### What the task requires
Find the word "candle" in the listing; pull out each line holding it.

### Data in this exercise
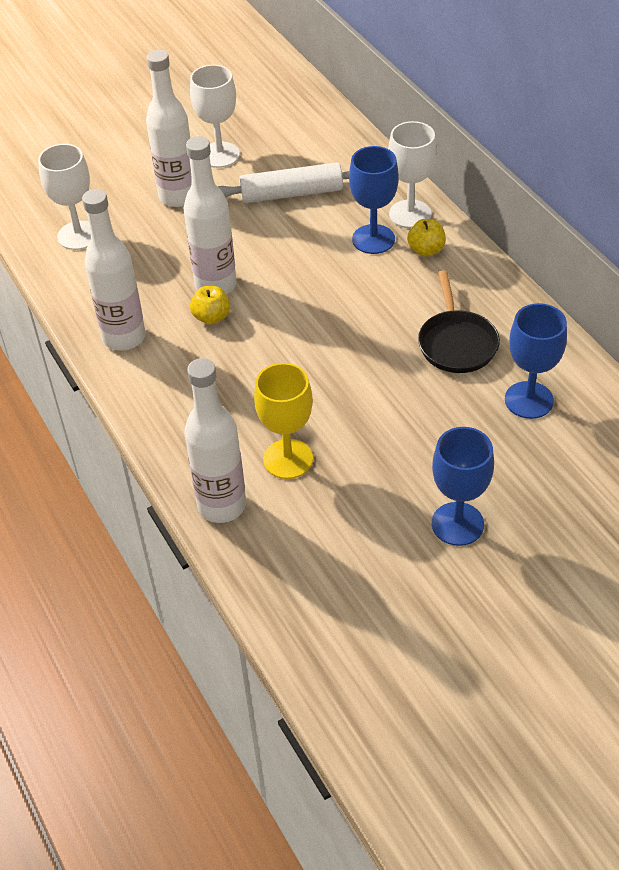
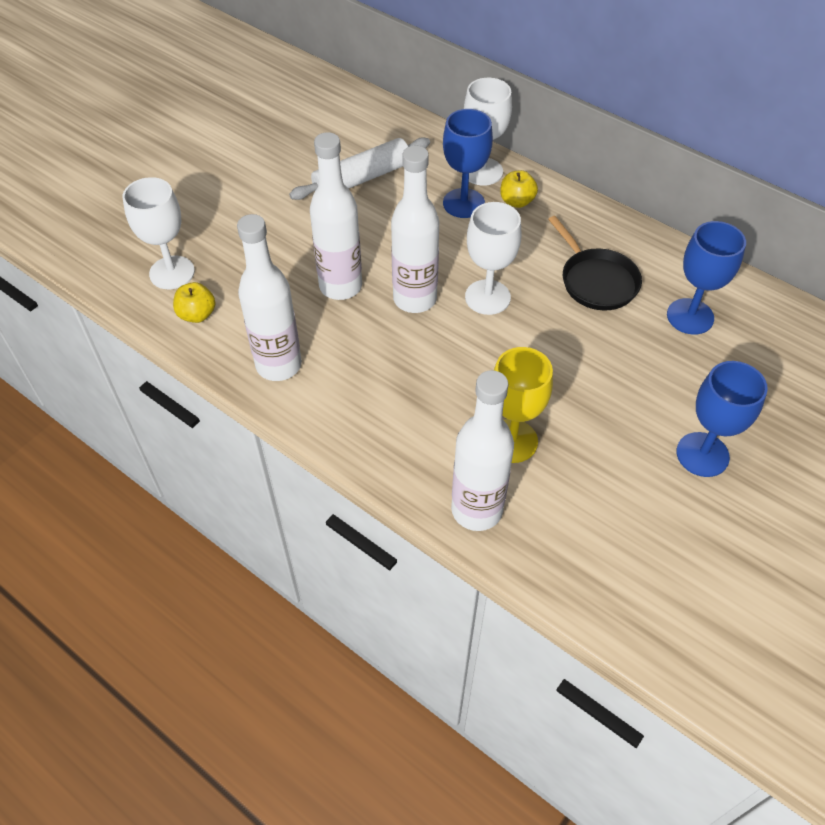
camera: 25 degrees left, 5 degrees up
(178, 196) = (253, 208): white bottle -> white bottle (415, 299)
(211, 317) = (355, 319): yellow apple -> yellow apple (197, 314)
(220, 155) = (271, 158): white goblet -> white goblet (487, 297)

--

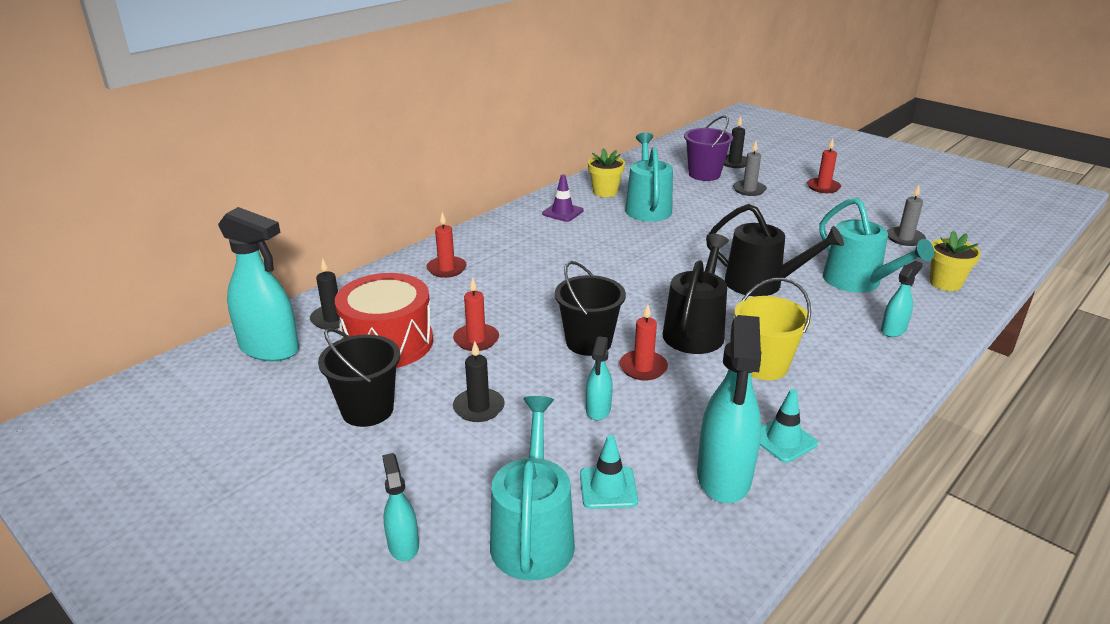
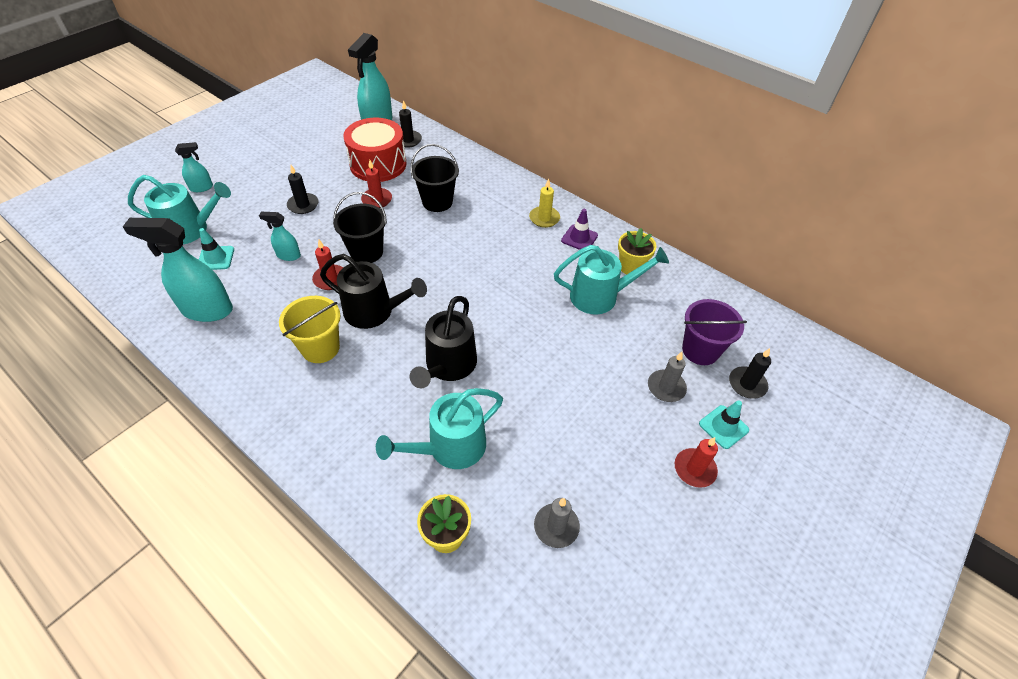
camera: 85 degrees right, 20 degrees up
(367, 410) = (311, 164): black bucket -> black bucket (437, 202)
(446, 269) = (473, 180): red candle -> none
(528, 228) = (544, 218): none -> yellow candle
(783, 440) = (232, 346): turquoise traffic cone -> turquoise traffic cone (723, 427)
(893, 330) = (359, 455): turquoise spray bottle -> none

--

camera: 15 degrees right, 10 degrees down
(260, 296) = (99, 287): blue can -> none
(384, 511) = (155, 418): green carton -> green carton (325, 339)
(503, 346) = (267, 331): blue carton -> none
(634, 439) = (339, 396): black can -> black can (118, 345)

### Answer space
(446, 269) = (473, 180): red candle -> none
(528, 228) = (544, 218): none -> yellow candle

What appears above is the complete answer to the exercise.